Object transformation records
────
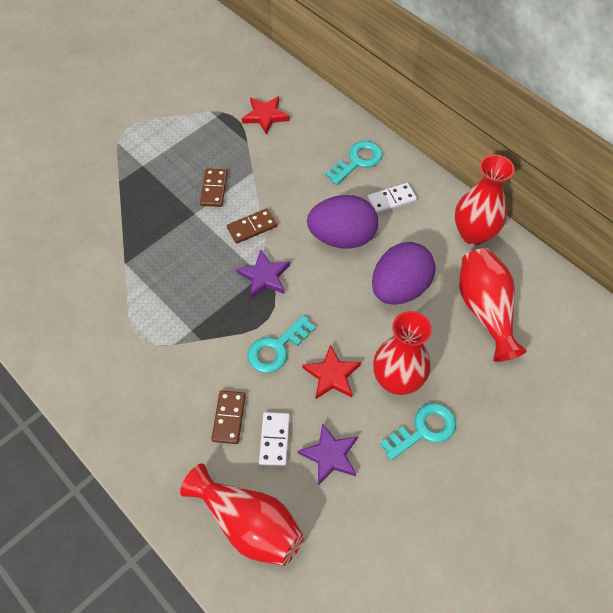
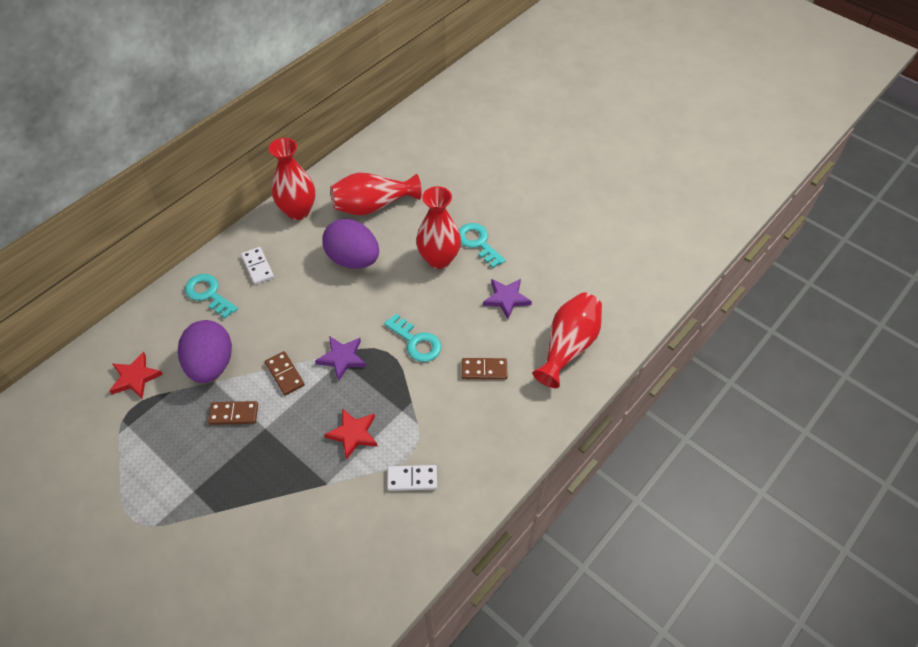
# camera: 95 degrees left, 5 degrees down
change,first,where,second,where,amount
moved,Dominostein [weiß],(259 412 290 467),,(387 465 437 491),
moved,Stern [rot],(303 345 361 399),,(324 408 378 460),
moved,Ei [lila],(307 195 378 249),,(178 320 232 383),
────
§ **Work task**: Taking the line containing "change,first,where,second,where,amount" as the first, please return it and every line after it through the end of the entries, exactly and only those.

§ **Finished task**:
change,first,where,second,where,amount
moved,Dominostein [weiß],(259 412 290 467),,(387 465 437 491),
moved,Stern [rot],(303 345 361 399),,(324 408 378 460),
moved,Ei [lila],(307 195 378 249),,(178 320 232 383),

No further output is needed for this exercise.